» Exercise directions:
Locate every line in the records below that contains the string "kern" and copy each one. Case counts.
* Start Dataset extract *
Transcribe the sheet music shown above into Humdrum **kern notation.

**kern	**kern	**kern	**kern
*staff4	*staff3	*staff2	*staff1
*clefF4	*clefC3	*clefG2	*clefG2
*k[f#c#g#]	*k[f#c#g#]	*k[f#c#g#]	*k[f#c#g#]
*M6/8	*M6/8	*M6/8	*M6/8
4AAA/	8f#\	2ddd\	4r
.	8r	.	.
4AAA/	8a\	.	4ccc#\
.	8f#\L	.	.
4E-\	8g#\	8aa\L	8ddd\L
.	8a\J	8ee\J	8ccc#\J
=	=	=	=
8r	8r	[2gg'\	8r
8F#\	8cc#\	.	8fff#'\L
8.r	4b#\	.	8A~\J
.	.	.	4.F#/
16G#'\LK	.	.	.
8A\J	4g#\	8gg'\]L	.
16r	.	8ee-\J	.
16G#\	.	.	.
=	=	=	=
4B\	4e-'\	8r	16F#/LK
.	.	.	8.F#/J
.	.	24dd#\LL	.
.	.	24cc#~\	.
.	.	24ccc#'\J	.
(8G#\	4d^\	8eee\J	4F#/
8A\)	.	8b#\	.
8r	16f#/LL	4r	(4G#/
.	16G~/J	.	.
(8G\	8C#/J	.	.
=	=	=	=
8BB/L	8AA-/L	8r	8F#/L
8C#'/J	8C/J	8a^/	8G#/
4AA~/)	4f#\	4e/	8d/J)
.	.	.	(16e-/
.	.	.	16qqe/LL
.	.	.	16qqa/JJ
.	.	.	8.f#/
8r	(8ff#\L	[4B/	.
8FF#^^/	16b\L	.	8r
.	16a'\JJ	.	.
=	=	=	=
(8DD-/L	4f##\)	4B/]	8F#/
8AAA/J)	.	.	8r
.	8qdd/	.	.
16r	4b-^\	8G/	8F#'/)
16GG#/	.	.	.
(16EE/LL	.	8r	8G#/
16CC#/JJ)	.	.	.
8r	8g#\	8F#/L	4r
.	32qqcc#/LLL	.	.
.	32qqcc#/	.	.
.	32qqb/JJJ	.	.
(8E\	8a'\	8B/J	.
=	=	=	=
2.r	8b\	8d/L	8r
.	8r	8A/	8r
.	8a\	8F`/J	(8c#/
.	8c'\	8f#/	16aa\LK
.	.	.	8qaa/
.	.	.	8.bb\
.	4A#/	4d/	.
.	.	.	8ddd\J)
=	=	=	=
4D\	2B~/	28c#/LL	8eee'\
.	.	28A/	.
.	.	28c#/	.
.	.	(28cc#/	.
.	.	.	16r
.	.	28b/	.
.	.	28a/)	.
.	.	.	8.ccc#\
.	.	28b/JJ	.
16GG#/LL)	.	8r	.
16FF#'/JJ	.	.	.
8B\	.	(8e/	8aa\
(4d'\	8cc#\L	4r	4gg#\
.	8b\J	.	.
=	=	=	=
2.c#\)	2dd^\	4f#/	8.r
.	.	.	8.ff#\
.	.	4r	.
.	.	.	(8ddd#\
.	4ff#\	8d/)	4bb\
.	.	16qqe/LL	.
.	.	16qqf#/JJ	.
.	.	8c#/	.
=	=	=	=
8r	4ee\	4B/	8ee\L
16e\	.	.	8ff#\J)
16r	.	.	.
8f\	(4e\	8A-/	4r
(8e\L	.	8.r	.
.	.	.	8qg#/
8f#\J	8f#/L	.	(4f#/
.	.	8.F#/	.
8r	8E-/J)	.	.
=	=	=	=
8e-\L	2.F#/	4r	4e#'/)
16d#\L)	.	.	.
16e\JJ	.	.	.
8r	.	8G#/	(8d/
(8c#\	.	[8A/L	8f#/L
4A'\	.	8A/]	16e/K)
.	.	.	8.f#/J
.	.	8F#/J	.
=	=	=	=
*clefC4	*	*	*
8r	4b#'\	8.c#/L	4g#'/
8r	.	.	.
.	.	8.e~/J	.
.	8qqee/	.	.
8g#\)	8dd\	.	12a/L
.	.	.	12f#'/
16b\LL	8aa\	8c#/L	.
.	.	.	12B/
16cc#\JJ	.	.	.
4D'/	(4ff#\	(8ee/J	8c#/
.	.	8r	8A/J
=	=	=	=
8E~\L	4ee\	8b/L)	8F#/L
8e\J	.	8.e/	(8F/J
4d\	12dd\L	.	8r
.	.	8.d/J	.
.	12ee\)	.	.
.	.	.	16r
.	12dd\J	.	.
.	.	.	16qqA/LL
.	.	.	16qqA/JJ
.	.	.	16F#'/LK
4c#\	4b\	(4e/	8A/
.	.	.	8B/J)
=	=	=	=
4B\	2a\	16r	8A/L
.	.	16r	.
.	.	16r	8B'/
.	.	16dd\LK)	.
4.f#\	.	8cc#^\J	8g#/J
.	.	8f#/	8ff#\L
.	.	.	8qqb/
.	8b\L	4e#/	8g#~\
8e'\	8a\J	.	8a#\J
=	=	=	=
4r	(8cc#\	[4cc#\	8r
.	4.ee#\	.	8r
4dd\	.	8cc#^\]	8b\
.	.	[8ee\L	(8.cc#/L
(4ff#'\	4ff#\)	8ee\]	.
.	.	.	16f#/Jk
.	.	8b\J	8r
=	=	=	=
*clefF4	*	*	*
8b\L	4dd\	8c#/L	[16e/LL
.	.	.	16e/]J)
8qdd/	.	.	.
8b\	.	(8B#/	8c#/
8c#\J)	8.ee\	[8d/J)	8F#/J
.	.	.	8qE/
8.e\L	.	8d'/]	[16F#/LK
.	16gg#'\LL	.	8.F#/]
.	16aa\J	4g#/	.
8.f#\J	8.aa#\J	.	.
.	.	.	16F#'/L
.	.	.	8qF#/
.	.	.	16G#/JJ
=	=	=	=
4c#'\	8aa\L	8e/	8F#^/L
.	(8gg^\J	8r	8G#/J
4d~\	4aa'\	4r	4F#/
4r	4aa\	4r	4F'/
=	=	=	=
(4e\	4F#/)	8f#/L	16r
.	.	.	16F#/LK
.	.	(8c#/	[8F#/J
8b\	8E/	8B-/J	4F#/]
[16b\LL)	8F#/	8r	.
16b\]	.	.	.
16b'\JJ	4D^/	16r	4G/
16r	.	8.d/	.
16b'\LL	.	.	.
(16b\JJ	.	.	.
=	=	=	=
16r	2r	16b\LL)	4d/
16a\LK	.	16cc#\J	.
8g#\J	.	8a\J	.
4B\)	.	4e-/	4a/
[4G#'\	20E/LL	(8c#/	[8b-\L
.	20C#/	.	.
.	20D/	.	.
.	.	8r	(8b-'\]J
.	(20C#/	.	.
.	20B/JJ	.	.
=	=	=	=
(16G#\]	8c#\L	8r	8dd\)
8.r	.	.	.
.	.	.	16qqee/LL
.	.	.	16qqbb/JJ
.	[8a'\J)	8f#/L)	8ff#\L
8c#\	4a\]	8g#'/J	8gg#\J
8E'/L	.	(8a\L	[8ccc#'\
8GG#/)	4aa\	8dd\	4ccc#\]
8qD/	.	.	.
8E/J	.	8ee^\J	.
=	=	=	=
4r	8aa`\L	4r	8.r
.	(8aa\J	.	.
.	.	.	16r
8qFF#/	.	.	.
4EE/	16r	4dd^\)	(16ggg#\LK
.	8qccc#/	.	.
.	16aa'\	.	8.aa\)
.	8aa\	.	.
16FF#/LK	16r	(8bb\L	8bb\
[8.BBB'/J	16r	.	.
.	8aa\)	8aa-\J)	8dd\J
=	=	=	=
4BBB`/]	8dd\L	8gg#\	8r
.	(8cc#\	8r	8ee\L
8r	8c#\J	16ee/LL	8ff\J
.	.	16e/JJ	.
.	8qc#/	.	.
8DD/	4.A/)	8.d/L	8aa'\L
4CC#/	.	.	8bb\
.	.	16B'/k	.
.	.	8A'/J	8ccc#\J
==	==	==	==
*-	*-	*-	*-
* End Dataset extract *
» Task solution:
Transcribe the sheet music shown above into Humdrum **kern notation.
**kern	**kern	**kern	**kern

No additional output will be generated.